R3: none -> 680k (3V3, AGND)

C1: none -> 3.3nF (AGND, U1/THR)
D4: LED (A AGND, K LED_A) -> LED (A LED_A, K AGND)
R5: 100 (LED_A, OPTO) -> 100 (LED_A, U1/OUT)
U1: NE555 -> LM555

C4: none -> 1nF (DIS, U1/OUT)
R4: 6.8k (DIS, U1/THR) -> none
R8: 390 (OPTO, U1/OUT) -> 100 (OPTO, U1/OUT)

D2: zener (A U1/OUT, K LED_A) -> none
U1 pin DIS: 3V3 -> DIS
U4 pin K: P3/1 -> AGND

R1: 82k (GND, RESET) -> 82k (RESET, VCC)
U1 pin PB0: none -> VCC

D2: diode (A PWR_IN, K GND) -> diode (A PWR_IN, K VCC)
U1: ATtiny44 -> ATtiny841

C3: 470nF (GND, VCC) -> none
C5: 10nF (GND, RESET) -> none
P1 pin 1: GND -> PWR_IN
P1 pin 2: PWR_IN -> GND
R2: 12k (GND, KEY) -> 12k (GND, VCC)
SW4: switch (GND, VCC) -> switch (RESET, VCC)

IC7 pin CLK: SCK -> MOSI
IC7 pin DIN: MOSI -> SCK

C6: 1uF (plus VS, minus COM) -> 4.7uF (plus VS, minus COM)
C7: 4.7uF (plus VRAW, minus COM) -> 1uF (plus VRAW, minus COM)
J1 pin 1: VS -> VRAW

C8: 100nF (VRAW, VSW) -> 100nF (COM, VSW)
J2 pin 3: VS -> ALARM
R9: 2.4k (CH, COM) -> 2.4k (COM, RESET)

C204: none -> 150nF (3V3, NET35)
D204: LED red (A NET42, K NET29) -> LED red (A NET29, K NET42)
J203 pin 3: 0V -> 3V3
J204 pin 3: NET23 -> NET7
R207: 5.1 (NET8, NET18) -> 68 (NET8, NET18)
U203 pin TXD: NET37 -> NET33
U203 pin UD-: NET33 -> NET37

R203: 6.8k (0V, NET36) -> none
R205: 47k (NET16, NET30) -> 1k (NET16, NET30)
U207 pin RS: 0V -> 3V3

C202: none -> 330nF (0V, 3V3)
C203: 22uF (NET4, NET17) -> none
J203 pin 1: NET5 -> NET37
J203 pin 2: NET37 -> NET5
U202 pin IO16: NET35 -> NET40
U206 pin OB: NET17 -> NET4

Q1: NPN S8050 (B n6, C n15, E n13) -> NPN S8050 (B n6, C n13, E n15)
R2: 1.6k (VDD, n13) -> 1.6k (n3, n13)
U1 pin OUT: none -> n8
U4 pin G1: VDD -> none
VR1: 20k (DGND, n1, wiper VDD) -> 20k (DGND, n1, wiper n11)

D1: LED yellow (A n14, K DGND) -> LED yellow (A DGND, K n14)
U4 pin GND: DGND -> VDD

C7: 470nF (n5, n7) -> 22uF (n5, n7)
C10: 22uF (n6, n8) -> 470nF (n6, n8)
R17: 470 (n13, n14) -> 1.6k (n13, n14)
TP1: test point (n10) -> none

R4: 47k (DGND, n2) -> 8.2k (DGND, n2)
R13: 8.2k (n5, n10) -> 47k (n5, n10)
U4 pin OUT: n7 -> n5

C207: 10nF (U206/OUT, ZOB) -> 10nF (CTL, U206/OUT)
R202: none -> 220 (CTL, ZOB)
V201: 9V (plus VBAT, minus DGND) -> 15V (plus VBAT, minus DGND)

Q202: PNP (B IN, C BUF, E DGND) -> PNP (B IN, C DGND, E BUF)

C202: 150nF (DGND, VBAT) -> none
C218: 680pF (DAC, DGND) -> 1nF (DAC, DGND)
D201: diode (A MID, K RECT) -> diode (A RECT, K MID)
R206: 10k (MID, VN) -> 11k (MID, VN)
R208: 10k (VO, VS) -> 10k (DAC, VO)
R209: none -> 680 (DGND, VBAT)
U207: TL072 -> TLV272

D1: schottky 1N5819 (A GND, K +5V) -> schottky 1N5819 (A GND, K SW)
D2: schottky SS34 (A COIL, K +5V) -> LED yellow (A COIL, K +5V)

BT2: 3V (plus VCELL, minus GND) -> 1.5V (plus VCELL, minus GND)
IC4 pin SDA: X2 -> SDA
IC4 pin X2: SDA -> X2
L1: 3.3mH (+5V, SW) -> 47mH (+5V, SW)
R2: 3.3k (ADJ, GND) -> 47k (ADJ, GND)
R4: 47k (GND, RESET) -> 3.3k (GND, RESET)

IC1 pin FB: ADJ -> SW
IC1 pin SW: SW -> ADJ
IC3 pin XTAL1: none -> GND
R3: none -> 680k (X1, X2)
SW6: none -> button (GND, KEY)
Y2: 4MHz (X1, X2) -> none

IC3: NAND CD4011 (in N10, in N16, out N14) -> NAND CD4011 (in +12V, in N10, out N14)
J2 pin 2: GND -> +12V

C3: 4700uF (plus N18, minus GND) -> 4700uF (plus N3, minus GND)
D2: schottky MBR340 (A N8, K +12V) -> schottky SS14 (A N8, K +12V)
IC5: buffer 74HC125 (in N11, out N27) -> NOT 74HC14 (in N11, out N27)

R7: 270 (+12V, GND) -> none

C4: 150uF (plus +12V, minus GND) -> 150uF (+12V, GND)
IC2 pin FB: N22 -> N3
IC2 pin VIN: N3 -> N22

☆ ☆ ☆ ☆

## What you have to do
Check each line above for the word "VBAT", and copy the lines where it appears.

## Response area
V201: 9V (plus VBAT, minus DGND) -> 15V (plus VBAT, minus DGND)
C202: 150nF (DGND, VBAT) -> none
R209: none -> 680 (DGND, VBAT)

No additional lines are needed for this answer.